[Entries supplied Boundary: Start]

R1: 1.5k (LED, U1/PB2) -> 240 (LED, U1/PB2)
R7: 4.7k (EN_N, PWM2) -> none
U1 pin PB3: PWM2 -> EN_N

[Entries supplied Boundary: End]
[Entries supplied Boundary: Start]

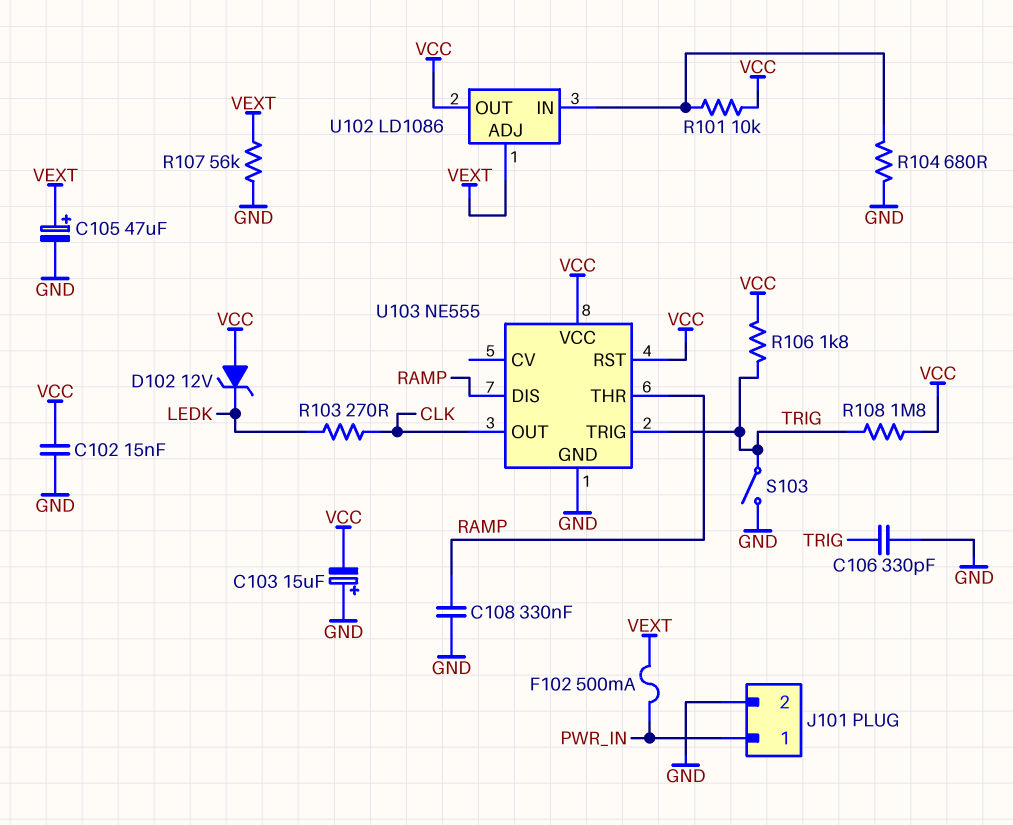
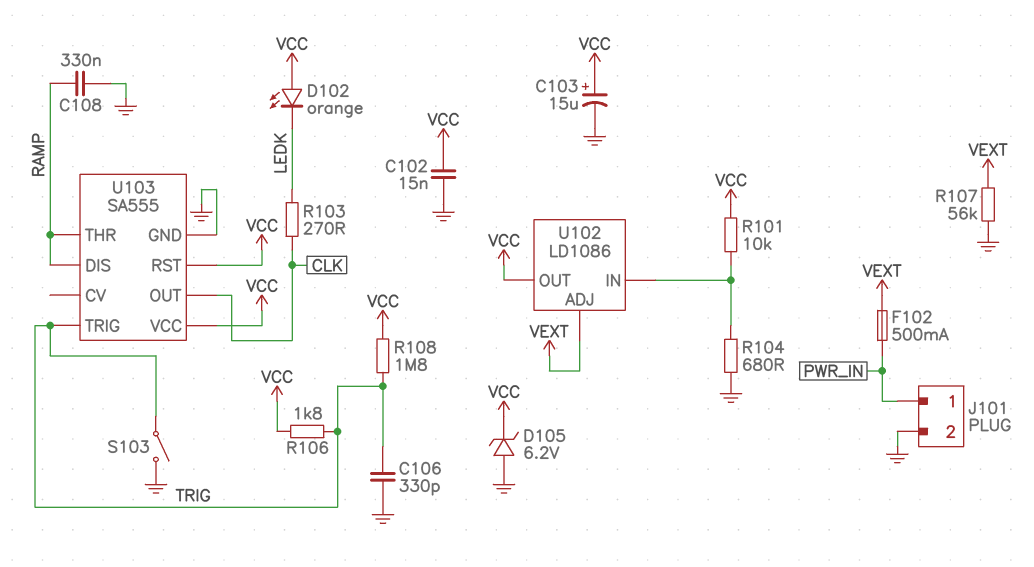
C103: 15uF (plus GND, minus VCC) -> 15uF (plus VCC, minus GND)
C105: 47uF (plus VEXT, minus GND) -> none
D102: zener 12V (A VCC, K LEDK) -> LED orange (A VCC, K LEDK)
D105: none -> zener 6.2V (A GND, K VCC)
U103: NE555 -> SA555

[Entries supplied Boundary: End]

From the records, copy out each line that includes the string "none".

R7: 4.7k (EN_N, PWM2) -> none
C105: 47uF (plus VEXT, minus GND) -> none
D105: none -> zener 6.2V (A GND, K VCC)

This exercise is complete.